▽
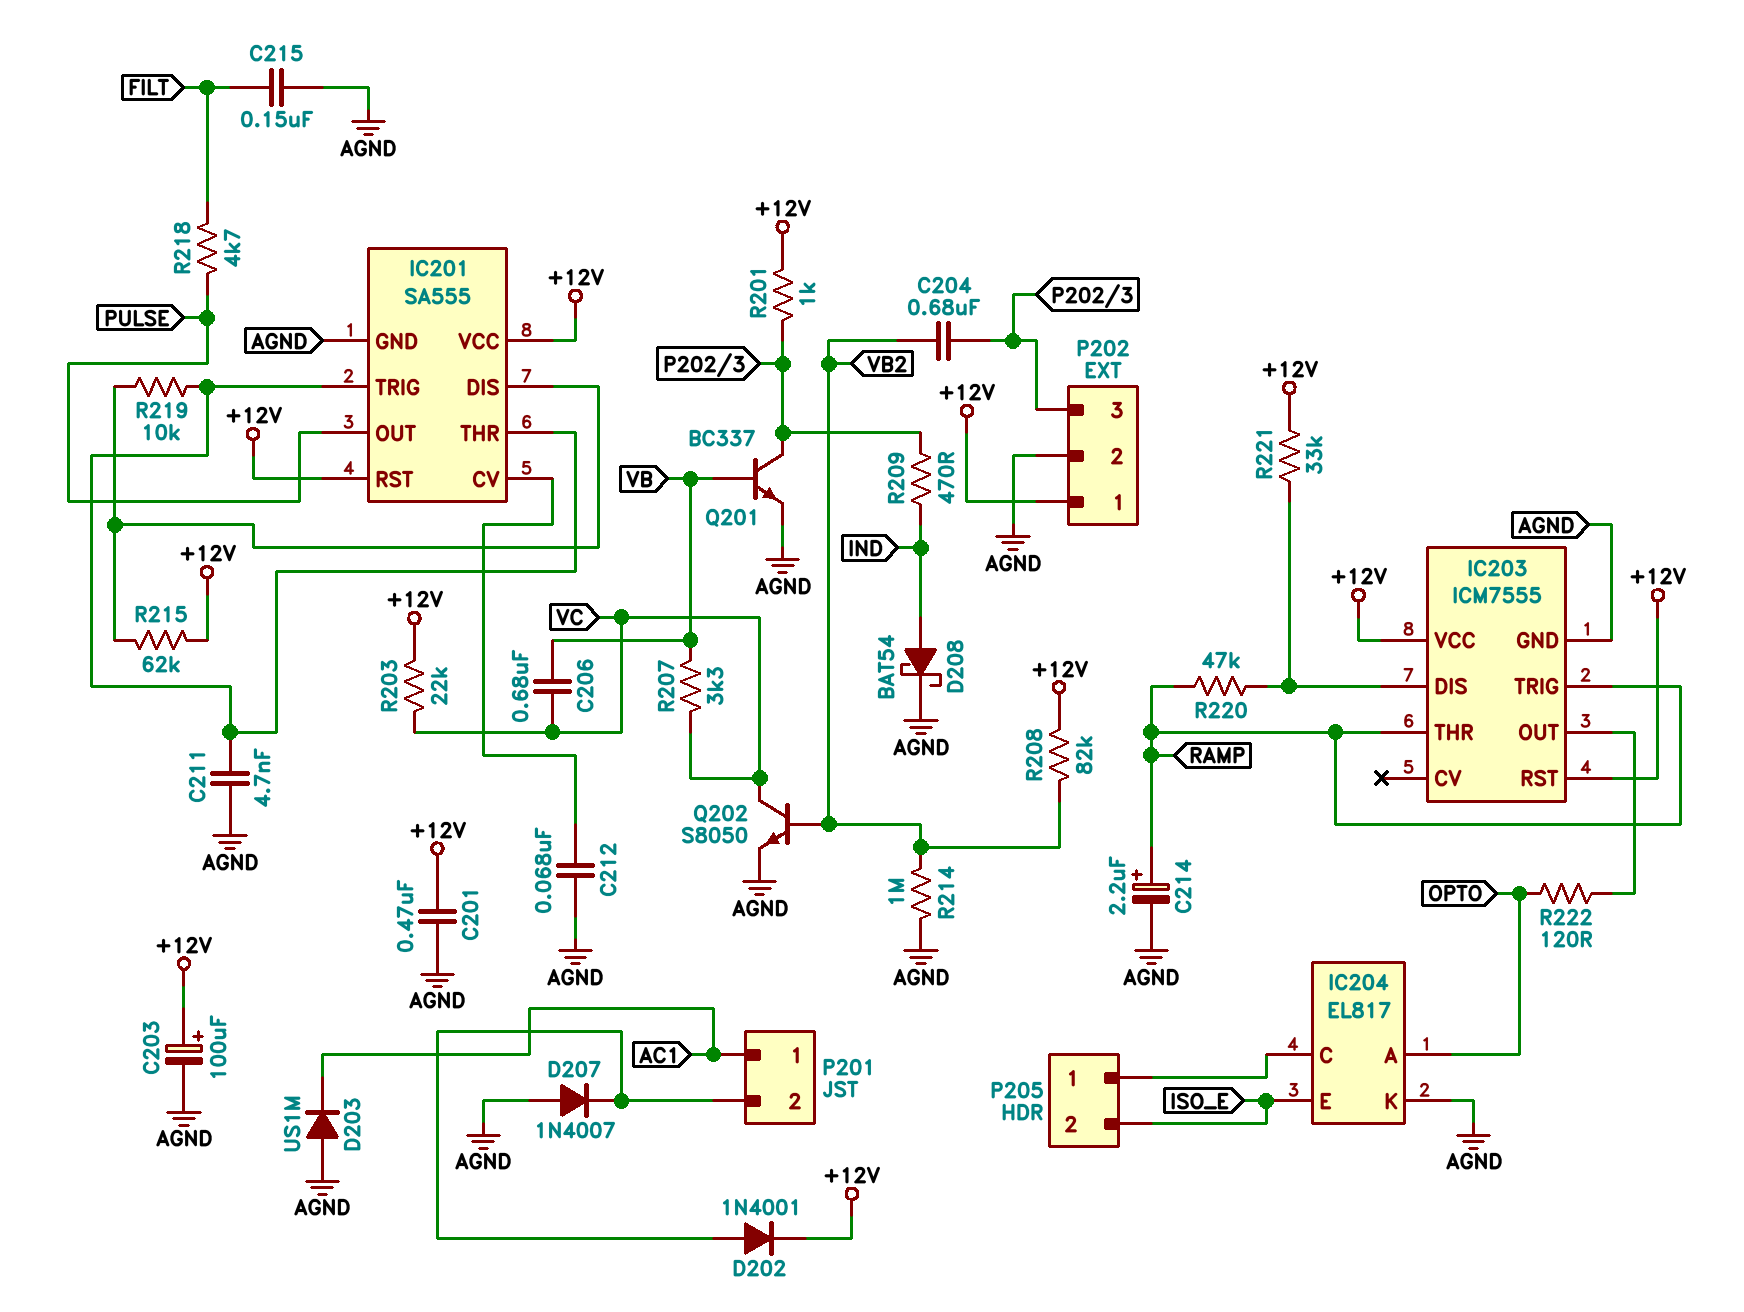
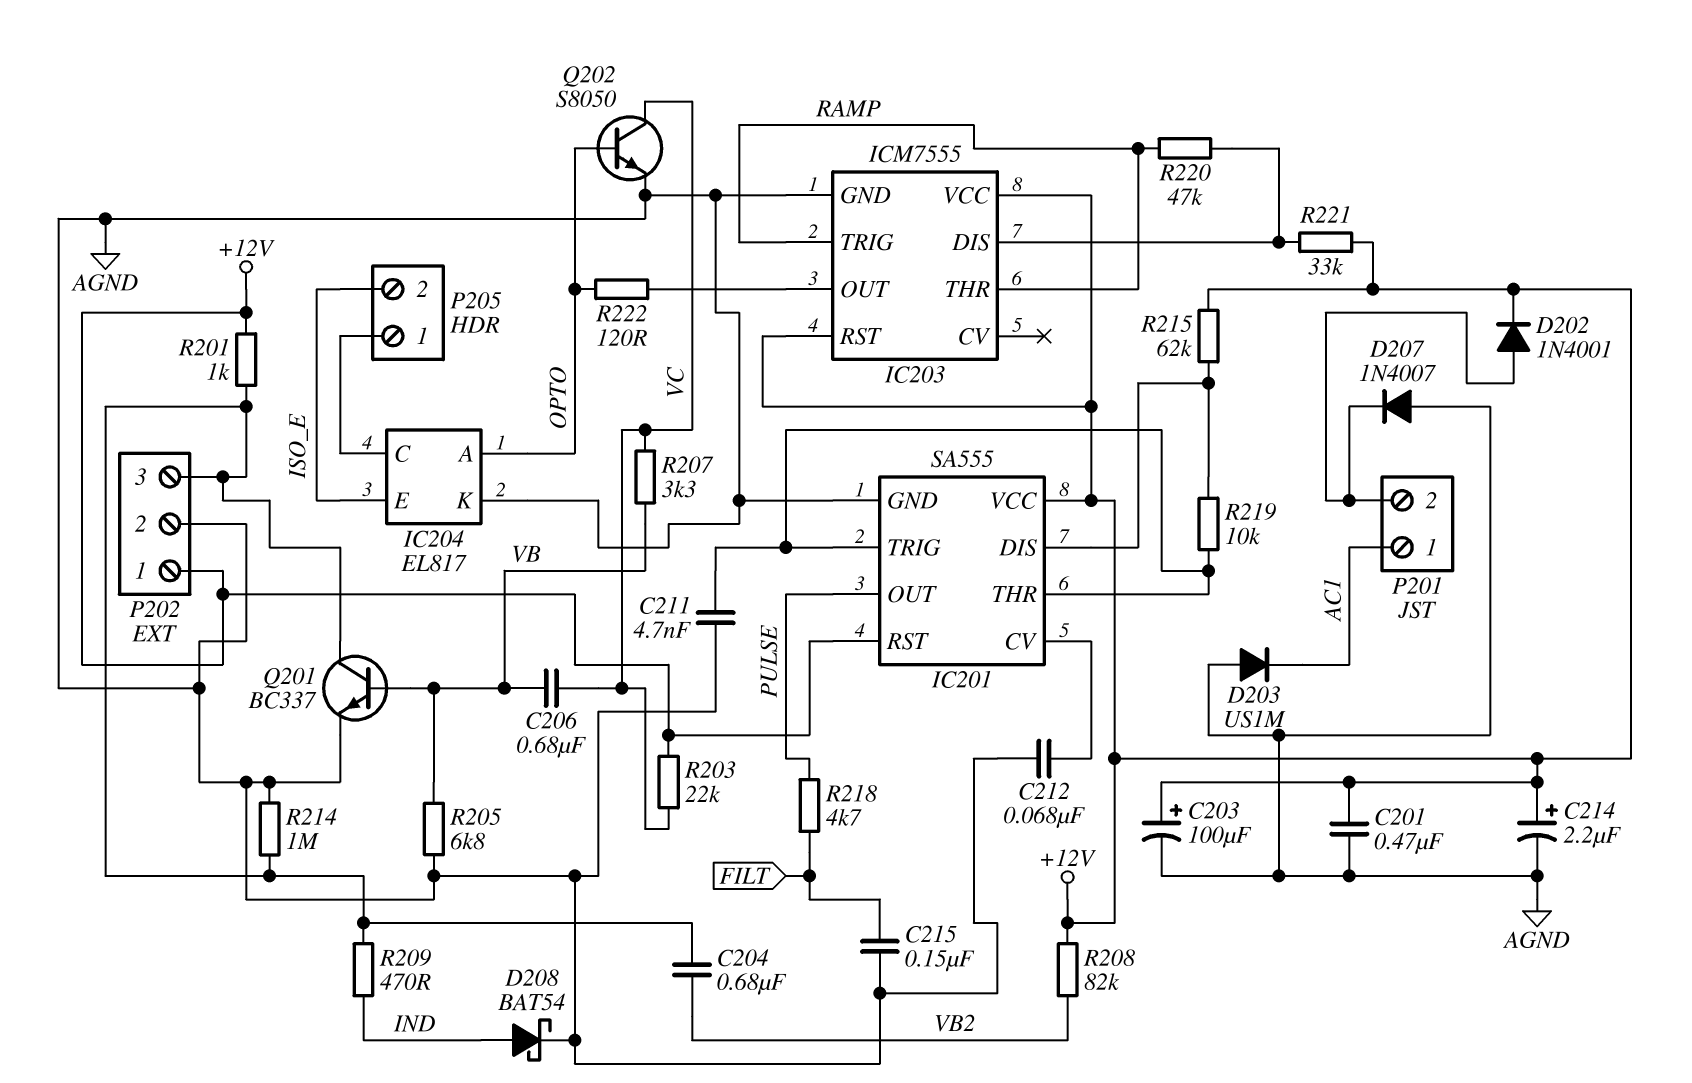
C214: 2.2uF (plus RAMP, minus AGND) -> 2.2uF (plus +12V, minus AGND)
Q202: NPN S8050 (B VB2, C VC, E AGND) -> NPN S8050 (B OPTO, C VC, E AGND)
R205: none -> 6.8k (AGND, VB)
R214: 1M (AGND, VB2) -> 1M (AGND, P202/3)

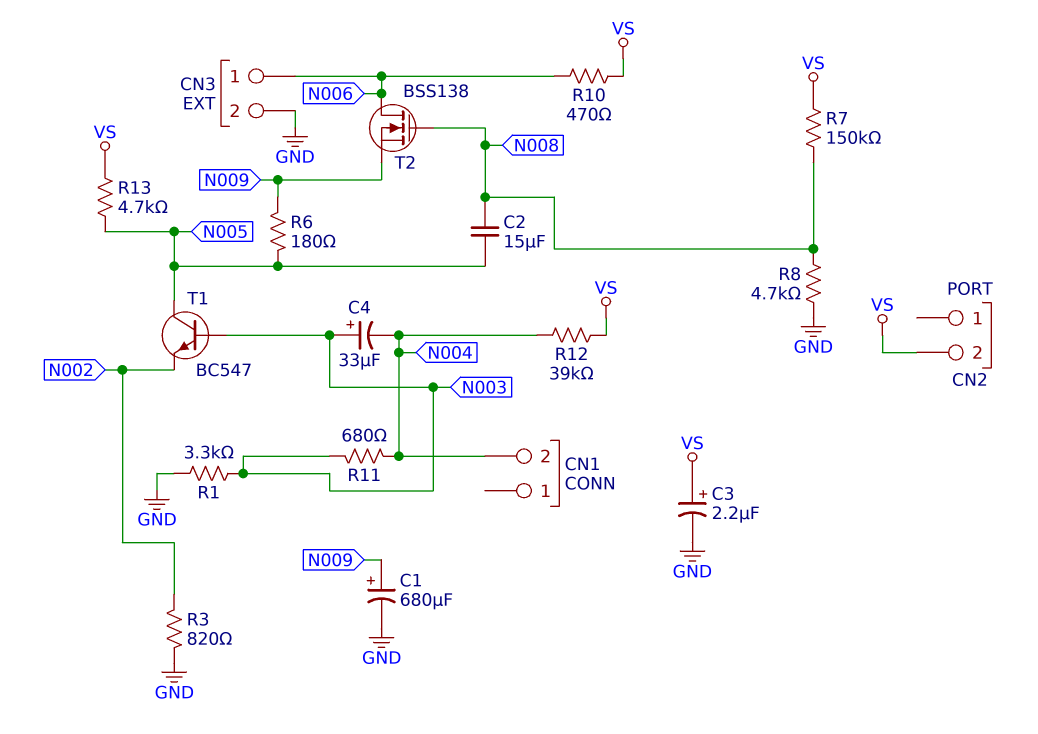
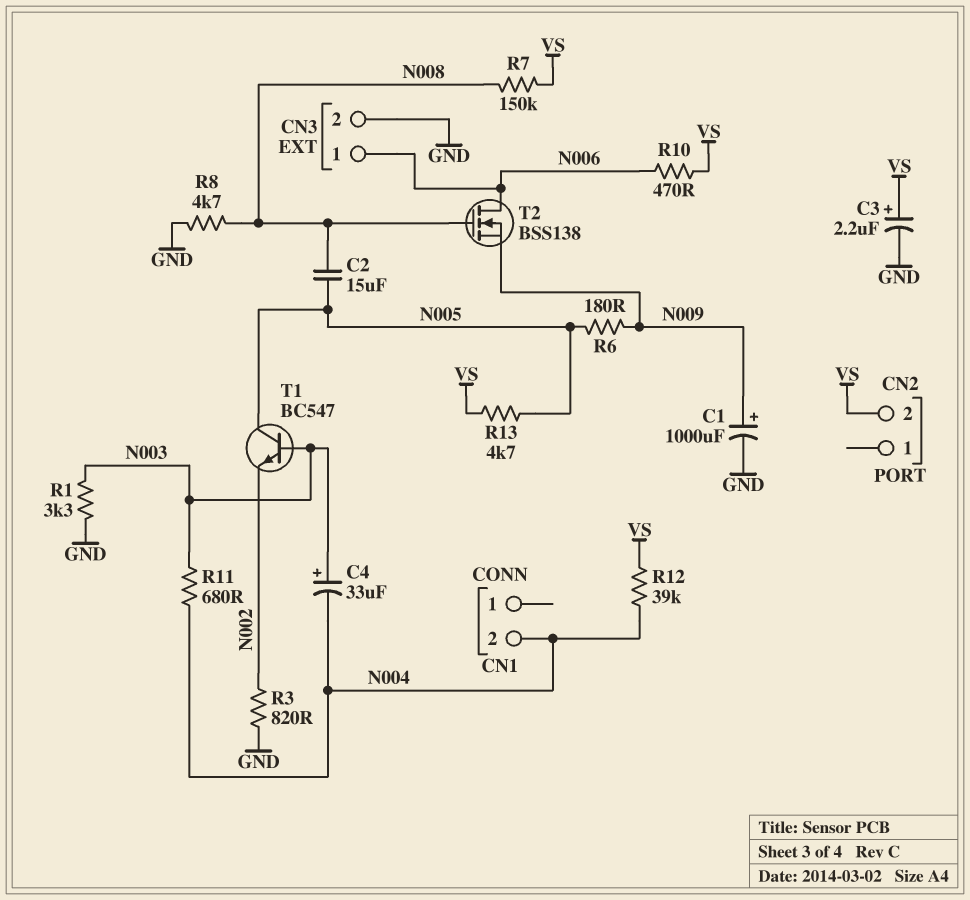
C1: 680uF (plus N009, minus GND) -> 1000uF (plus N009, minus GND)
△
TASK PROMPT: Once the pictures have been removed, reproduce each line of the material above exactly.

REPLY:
C214: 2.2uF (plus RAMP, minus AGND) -> 2.2uF (plus +12V, minus AGND)
Q202: NPN S8050 (B VB2, C VC, E AGND) -> NPN S8050 (B OPTO, C VC, E AGND)
R205: none -> 6.8k (AGND, VB)
R214: 1M (AGND, VB2) -> 1M (AGND, P202/3)

C1: 680uF (plus N009, minus GND) -> 1000uF (plus N009, minus GND)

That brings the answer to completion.